■ Task brief
Every entry needs to be written out again exactly.

■ Materials provided
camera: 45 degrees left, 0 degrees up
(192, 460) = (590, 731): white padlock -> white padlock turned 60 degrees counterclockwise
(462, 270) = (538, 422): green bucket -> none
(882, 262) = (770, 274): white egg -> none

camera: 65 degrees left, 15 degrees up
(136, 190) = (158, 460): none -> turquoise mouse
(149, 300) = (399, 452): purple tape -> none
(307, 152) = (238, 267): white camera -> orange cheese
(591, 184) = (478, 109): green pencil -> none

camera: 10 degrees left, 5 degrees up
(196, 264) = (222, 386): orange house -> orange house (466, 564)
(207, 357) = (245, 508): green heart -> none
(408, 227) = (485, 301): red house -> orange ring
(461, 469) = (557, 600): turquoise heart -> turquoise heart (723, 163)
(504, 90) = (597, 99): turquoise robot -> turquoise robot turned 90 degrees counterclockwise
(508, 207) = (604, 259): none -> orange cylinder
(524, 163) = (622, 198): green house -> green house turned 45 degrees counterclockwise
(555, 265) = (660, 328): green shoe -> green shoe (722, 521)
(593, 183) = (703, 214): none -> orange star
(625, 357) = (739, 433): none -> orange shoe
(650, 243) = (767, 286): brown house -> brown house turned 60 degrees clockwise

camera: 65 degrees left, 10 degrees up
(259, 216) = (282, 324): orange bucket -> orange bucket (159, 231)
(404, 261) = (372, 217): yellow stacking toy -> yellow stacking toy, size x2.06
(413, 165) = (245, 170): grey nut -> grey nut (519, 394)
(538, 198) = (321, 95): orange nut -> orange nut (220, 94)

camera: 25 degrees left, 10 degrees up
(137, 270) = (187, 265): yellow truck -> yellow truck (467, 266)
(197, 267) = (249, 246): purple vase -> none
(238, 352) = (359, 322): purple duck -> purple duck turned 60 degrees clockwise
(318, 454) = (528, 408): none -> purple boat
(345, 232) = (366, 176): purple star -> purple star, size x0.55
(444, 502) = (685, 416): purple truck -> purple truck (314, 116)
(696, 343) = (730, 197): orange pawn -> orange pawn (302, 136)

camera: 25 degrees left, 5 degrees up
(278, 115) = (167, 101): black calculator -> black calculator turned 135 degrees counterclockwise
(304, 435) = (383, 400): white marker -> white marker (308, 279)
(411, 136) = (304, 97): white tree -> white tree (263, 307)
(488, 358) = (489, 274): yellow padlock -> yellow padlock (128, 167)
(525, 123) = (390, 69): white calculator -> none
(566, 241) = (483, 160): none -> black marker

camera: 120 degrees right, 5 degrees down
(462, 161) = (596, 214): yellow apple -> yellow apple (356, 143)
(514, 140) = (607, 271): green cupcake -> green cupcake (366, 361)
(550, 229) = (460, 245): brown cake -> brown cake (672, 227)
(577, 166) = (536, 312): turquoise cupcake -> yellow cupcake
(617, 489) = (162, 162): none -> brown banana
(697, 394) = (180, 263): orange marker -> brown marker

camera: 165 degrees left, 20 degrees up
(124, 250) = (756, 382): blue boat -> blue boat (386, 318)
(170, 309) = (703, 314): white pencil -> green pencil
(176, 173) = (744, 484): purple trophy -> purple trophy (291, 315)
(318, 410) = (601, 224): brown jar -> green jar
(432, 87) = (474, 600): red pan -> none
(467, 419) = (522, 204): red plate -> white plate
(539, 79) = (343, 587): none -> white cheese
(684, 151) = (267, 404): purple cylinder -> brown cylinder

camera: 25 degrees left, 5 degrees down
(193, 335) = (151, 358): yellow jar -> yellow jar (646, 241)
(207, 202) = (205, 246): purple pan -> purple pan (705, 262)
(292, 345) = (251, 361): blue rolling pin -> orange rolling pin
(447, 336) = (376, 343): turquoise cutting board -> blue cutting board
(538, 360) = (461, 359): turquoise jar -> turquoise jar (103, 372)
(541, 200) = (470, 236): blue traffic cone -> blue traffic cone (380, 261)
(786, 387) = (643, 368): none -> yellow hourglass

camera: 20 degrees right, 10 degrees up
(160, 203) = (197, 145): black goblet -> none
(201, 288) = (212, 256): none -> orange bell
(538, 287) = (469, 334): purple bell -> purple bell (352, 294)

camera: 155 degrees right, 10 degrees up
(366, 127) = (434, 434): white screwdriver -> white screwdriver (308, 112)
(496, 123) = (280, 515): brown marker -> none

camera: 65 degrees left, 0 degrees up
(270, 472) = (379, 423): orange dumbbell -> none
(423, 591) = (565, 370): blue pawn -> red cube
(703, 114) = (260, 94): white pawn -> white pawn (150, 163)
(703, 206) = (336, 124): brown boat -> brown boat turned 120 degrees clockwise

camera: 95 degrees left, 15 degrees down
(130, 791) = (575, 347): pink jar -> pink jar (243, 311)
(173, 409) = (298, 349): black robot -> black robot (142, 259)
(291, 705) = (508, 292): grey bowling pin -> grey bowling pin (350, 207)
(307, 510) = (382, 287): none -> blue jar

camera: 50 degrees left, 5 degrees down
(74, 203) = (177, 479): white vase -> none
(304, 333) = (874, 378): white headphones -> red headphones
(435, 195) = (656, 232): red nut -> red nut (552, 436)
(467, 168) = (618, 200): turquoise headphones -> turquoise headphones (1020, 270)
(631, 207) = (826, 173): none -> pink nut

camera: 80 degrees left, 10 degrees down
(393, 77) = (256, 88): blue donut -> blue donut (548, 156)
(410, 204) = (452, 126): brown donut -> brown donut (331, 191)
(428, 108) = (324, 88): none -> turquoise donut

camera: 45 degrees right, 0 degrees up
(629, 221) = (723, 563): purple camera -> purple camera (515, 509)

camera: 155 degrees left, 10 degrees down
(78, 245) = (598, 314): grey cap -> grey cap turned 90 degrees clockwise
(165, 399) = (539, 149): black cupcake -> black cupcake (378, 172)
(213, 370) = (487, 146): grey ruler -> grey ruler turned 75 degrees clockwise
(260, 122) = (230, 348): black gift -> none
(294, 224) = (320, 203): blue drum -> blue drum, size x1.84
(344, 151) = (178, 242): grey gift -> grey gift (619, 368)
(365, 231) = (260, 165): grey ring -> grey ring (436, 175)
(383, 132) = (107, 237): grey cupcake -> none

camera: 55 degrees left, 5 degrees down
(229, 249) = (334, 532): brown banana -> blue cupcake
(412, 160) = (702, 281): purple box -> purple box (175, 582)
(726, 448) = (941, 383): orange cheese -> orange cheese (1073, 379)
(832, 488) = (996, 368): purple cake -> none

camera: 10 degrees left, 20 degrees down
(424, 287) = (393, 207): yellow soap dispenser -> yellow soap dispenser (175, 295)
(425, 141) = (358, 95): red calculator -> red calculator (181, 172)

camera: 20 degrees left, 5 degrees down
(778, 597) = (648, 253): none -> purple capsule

■ Solved exercise
camera: 45 degrees left, 0 degrees up
(192, 460) = (590, 731): white padlock -> white padlock turned 60 degrees counterclockwise
(462, 270) = (538, 422): green bucket -> none
(882, 262) = (770, 274): white egg -> none

camera: 65 degrees left, 15 degrees up
(136, 190) = (158, 460): none -> turquoise mouse
(149, 300) = (399, 452): purple tape -> none
(307, 152) = (238, 267): white camera -> orange cheese
(591, 184) = (478, 109): green pencil -> none

camera: 10 degrees left, 5 degrees up
(196, 264) = (222, 386): orange house -> orange house (466, 564)
(207, 357) = (245, 508): green heart -> none
(408, 227) = (485, 301): red house -> orange ring
(461, 469) = (557, 600): turquoise heart -> turquoise heart (723, 163)
(504, 90) = (597, 99): turquoise robot -> turquoise robot turned 90 degrees counterclockwise
(508, 207) = (604, 259): none -> orange cylinder
(524, 163) = (622, 198): green house -> green house turned 45 degrees counterclockwise
(555, 265) = (660, 328): green shoe -> green shoe (722, 521)
(593, 183) = (703, 214): none -> orange star
(625, 357) = (739, 433): none -> orange shoe
(650, 243) = (767, 286): brown house -> brown house turned 60 degrees clockwise

camera: 65 degrees left, 10 degrees up
(259, 216) = (282, 324): orange bucket -> orange bucket (159, 231)
(404, 261) = (372, 217): yellow stacking toy -> yellow stacking toy, size x2.06
(413, 165) = (245, 170): grey nut -> grey nut (519, 394)
(538, 198) = (321, 95): orange nut -> orange nut (220, 94)

camera: 25 degrees left, 10 degrees up
(137, 270) = (187, 265): yellow truck -> yellow truck (467, 266)
(197, 267) = (249, 246): purple vase -> none
(238, 352) = (359, 322): purple duck -> purple duck turned 60 degrees clockwise
(318, 454) = (528, 408): none -> purple boat
(345, 232) = (366, 176): purple star -> purple star, size x0.55
(444, 502) = (685, 416): purple truck -> purple truck (314, 116)
(696, 343) = (730, 197): orange pawn -> orange pawn (302, 136)

camera: 25 degrees left, 5 degrees up
(278, 115) = (167, 101): black calculator -> black calculator turned 135 degrees counterclockwise
(304, 435) = (383, 400): white marker -> white marker (308, 279)
(411, 136) = (304, 97): white tree -> white tree (263, 307)
(488, 358) = (489, 274): yellow padlock -> yellow padlock (128, 167)
(525, 123) = (390, 69): white calculator -> none
(566, 241) = (483, 160): none -> black marker

camera: 120 degrees right, 5 degrees down
(462, 161) = (596, 214): yellow apple -> yellow apple (356, 143)
(514, 140) = (607, 271): green cupcake -> green cupcake (366, 361)
(550, 229) = (460, 245): brown cake -> brown cake (672, 227)
(577, 166) = (536, 312): turquoise cupcake -> yellow cupcake
(617, 489) = (162, 162): none -> brown banana
(697, 394) = (180, 263): orange marker -> brown marker

camera: 165 degrees left, 20 degrees up
(124, 250) = (756, 382): blue boat -> blue boat (386, 318)
(170, 309) = (703, 314): white pencil -> green pencil
(176, 173) = (744, 484): purple trophy -> purple trophy (291, 315)
(318, 410) = (601, 224): brown jar -> green jar
(432, 87) = (474, 600): red pan -> none
(467, 419) = (522, 204): red plate -> white plate
(539, 79) = (343, 587): none -> white cheese
(684, 151) = (267, 404): purple cylinder -> brown cylinder

camera: 25 degrees left, 5 degrees down
(193, 335) = (151, 358): yellow jar -> yellow jar (646, 241)
(207, 202) = (205, 246): purple pan -> purple pan (705, 262)
(292, 345) = (251, 361): blue rolling pin -> orange rolling pin
(447, 336) = (376, 343): turquoise cutting board -> blue cutting board
(538, 360) = (461, 359): turquoise jar -> turquoise jar (103, 372)
(541, 200) = (470, 236): blue traffic cone -> blue traffic cone (380, 261)
(786, 387) = (643, 368): none -> yellow hourglass

camera: 20 degrees right, 10 degrees up
(160, 203) = (197, 145): black goblet -> none
(201, 288) = (212, 256): none -> orange bell
(538, 287) = (469, 334): purple bell -> purple bell (352, 294)

camera: 155 degrees right, 10 degrees up
(366, 127) = (434, 434): white screwdriver -> white screwdriver (308, 112)
(496, 123) = (280, 515): brown marker -> none

camera: 65 degrees left, 0 degrees up
(270, 472) = (379, 423): orange dumbbell -> none
(423, 591) = (565, 370): blue pawn -> red cube
(703, 114) = (260, 94): white pawn -> white pawn (150, 163)
(703, 206) = (336, 124): brown boat -> brown boat turned 120 degrees clockwise

camera: 95 degrees left, 15 degrees down
(130, 791) = (575, 347): pink jar -> pink jar (243, 311)
(173, 409) = (298, 349): black robot -> black robot (142, 259)
(291, 705) = (508, 292): grey bowling pin -> grey bowling pin (350, 207)
(307, 510) = (382, 287): none -> blue jar

camera: 50 degrees left, 5 degrees down
(74, 203) = (177, 479): white vase -> none
(304, 333) = (874, 378): white headphones -> red headphones
(435, 195) = (656, 232): red nut -> red nut (552, 436)
(467, 168) = (618, 200): turquoise headphones -> turquoise headphones (1020, 270)
(631, 207) = (826, 173): none -> pink nut

camera: 80 degrees left, 10 degrees down
(393, 77) = (256, 88): blue donut -> blue donut (548, 156)
(410, 204) = (452, 126): brown donut -> brown donut (331, 191)
(428, 108) = (324, 88): none -> turquoise donut

camera: 45 degrees right, 0 degrees up
(629, 221) = (723, 563): purple camera -> purple camera (515, 509)

camera: 155 degrees left, 10 degrees down
(78, 245) = (598, 314): grey cap -> grey cap turned 90 degrees clockwise
(165, 399) = (539, 149): black cupcake -> black cupcake (378, 172)
(213, 370) = (487, 146): grey ruler -> grey ruler turned 75 degrees clockwise
(260, 122) = (230, 348): black gift -> none
(294, 224) = (320, 203): blue drum -> blue drum, size x1.84
(344, 151) = (178, 242): grey gift -> grey gift (619, 368)
(365, 231) = (260, 165): grey ring -> grey ring (436, 175)
(383, 132) = (107, 237): grey cupcake -> none

camera: 55 degrees left, 5 degrees down
(229, 249) = (334, 532): brown banana -> blue cupcake
(412, 160) = (702, 281): purple box -> purple box (175, 582)
(726, 448) = (941, 383): orange cheese -> orange cheese (1073, 379)
(832, 488) = (996, 368): purple cake -> none

camera: 10 degrees left, 20 degrees down
(424, 287) = (393, 207): yellow soap dispenser -> yellow soap dispenser (175, 295)
(425, 141) = (358, 95): red calculator -> red calculator (181, 172)

camera: 20 degrees left, 5 degrees down
(778, 597) = (648, 253): none -> purple capsule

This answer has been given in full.